* Description of the task:
In the entries below, find the line with "U7: NOR CD4001" and the line with "R102: none -> 220 (VIN, VREF)"; give again those lines and every line between them, exactly.

BEGIN Dataset extract

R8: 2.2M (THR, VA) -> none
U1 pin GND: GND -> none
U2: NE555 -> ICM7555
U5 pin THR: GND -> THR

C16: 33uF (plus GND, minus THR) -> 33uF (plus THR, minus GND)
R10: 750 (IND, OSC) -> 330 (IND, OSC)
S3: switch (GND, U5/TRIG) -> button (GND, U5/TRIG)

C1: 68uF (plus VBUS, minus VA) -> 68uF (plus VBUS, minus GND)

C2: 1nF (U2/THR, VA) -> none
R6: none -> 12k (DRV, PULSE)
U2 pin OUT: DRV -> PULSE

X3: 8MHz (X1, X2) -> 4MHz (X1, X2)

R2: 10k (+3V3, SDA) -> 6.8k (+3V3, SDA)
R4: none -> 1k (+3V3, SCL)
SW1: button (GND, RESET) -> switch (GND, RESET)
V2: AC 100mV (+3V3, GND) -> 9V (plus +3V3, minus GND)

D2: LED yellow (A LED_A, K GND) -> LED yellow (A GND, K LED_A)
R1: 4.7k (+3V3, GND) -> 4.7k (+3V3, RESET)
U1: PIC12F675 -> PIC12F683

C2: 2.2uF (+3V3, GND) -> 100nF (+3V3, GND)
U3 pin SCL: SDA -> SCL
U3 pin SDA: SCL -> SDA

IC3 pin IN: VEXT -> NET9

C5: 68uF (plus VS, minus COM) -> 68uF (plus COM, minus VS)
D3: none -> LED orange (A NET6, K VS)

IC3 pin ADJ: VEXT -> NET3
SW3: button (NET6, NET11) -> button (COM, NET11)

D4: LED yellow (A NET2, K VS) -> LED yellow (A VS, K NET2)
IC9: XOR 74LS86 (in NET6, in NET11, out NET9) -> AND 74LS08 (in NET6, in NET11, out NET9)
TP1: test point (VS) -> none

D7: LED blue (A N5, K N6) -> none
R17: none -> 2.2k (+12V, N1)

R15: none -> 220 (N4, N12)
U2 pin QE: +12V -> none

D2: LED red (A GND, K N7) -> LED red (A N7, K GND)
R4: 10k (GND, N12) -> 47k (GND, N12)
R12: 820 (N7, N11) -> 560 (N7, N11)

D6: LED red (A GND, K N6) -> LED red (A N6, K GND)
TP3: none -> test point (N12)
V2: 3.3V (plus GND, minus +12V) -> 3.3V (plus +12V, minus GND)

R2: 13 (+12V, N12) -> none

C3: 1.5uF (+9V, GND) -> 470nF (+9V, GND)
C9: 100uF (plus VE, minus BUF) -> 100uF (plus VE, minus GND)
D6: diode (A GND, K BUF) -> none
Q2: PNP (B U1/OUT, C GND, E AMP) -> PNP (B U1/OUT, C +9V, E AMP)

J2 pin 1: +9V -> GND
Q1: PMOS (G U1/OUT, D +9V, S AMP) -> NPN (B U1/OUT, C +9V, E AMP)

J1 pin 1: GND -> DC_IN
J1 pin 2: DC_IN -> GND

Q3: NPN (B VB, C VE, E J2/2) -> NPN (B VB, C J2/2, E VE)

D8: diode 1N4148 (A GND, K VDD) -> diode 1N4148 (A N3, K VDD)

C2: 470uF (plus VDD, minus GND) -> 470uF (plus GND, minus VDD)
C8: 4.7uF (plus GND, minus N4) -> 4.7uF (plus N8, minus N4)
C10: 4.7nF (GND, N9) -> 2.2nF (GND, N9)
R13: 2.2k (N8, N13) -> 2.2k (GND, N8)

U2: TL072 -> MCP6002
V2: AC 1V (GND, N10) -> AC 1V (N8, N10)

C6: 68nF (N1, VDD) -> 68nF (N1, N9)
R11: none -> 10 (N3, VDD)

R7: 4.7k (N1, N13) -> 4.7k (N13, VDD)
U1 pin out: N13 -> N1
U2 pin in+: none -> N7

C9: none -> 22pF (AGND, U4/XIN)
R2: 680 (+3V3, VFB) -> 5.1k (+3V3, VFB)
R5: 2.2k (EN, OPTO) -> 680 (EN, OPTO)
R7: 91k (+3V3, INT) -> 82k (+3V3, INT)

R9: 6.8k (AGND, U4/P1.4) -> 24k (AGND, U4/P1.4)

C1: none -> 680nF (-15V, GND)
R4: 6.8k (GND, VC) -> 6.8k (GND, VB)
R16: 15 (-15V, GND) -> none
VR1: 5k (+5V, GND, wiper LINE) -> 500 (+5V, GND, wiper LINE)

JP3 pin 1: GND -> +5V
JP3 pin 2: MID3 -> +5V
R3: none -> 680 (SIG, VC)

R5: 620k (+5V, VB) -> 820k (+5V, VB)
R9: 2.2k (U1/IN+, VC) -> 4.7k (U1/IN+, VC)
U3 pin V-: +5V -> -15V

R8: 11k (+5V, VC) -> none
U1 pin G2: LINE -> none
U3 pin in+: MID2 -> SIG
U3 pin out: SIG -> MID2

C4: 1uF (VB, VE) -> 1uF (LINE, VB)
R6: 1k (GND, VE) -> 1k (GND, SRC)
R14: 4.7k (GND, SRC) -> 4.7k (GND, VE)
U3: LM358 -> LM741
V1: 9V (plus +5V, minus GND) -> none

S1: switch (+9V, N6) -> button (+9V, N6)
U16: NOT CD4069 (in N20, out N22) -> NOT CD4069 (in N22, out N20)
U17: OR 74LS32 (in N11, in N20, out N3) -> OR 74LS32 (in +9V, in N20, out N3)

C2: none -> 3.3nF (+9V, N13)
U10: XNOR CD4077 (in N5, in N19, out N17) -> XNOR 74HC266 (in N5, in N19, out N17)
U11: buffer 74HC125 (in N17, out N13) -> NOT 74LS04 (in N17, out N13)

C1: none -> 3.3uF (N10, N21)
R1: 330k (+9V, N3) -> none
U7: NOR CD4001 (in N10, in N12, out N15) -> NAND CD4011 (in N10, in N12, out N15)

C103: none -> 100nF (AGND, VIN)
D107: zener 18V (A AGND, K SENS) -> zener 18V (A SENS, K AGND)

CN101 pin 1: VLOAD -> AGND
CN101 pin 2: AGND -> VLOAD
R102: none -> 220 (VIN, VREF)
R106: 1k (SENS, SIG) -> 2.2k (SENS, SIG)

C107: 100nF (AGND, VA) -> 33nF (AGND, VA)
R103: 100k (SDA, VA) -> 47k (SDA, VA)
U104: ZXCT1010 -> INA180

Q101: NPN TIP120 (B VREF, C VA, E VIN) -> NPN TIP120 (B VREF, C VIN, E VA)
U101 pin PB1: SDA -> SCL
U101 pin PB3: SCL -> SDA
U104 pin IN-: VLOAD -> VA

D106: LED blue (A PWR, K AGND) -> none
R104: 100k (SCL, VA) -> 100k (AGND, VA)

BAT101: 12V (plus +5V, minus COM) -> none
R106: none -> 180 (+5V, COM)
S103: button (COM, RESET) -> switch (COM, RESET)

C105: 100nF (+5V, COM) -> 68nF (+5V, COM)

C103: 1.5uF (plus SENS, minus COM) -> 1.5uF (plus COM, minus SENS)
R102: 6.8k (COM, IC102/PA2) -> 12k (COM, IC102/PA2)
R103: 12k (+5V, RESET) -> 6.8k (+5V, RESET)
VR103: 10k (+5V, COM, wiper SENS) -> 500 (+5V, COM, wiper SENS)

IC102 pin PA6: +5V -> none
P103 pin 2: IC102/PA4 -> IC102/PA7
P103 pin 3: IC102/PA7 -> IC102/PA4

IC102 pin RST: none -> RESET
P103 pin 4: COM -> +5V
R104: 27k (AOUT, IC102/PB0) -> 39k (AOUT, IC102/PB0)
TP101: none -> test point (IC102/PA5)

END Dataset extract

* Response to the exercise:
U7: NOR CD4001 (in N10, in N12, out N15) -> NAND CD4011 (in N10, in N12, out N15)

C103: none -> 100nF (AGND, VIN)
D107: zener 18V (A AGND, K SENS) -> zener 18V (A SENS, K AGND)

CN101 pin 1: VLOAD -> AGND
CN101 pin 2: AGND -> VLOAD
R102: none -> 220 (VIN, VREF)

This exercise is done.